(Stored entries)
━━━
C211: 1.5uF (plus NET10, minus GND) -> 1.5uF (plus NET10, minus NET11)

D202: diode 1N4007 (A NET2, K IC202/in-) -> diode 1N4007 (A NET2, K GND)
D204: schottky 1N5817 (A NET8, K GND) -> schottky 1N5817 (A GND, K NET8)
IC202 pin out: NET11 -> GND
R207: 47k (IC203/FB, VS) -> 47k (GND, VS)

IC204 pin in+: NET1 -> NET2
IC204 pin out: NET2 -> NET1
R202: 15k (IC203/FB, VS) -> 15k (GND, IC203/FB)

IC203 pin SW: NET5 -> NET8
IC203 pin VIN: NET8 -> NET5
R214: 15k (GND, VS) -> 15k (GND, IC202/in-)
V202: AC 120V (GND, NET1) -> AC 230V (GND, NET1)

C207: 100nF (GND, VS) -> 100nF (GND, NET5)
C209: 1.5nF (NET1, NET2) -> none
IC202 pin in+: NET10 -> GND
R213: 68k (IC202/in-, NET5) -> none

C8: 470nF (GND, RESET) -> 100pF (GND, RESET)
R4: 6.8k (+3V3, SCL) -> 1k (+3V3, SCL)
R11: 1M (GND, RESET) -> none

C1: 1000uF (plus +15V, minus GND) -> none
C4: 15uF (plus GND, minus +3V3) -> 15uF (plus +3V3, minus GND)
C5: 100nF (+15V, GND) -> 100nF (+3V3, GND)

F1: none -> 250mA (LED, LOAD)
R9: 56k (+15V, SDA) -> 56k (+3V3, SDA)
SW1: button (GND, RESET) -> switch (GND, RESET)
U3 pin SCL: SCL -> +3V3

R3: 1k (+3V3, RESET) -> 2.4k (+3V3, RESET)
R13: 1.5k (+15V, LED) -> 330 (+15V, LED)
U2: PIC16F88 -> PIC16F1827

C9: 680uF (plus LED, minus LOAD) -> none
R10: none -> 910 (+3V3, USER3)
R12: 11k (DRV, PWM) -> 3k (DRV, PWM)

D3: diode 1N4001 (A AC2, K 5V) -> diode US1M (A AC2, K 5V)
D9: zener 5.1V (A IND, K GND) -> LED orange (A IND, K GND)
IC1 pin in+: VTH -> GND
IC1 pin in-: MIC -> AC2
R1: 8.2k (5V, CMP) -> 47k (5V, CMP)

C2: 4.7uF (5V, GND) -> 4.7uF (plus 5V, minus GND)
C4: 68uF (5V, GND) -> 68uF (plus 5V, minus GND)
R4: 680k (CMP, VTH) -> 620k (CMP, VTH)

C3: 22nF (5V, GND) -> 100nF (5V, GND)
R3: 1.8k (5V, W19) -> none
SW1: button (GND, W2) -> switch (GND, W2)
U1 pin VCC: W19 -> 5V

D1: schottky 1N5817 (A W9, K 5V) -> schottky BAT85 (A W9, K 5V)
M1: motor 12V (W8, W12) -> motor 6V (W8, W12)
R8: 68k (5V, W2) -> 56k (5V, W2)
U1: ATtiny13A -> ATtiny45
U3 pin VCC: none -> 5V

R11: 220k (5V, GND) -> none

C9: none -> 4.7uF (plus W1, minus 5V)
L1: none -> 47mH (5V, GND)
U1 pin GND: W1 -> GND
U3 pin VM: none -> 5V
━━━
ABOUT THIS EXERCISE ->
Only the lines from the one containing "C4: 68uF (5V, GND)" through the end of the data above are wanted, both ends included; restate them word for word.

ANSWER BOX ->
C4: 68uF (5V, GND) -> 68uF (plus 5V, minus GND)
R4: 680k (CMP, VTH) -> 620k (CMP, VTH)

C3: 22nF (5V, GND) -> 100nF (5V, GND)
R3: 1.8k (5V, W19) -> none
SW1: button (GND, W2) -> switch (GND, W2)
U1 pin VCC: W19 -> 5V

D1: schottky 1N5817 (A W9, K 5V) -> schottky BAT85 (A W9, K 5V)
M1: motor 12V (W8, W12) -> motor 6V (W8, W12)
R8: 68k (5V, W2) -> 56k (5V, W2)
U1: ATtiny13A -> ATtiny45
U3 pin VCC: none -> 5V

R11: 220k (5V, GND) -> none

C9: none -> 4.7uF (plus W1, minus 5V)
L1: none -> 47mH (5V, GND)
U1 pin GND: W1 -> GND
U3 pin VM: none -> 5V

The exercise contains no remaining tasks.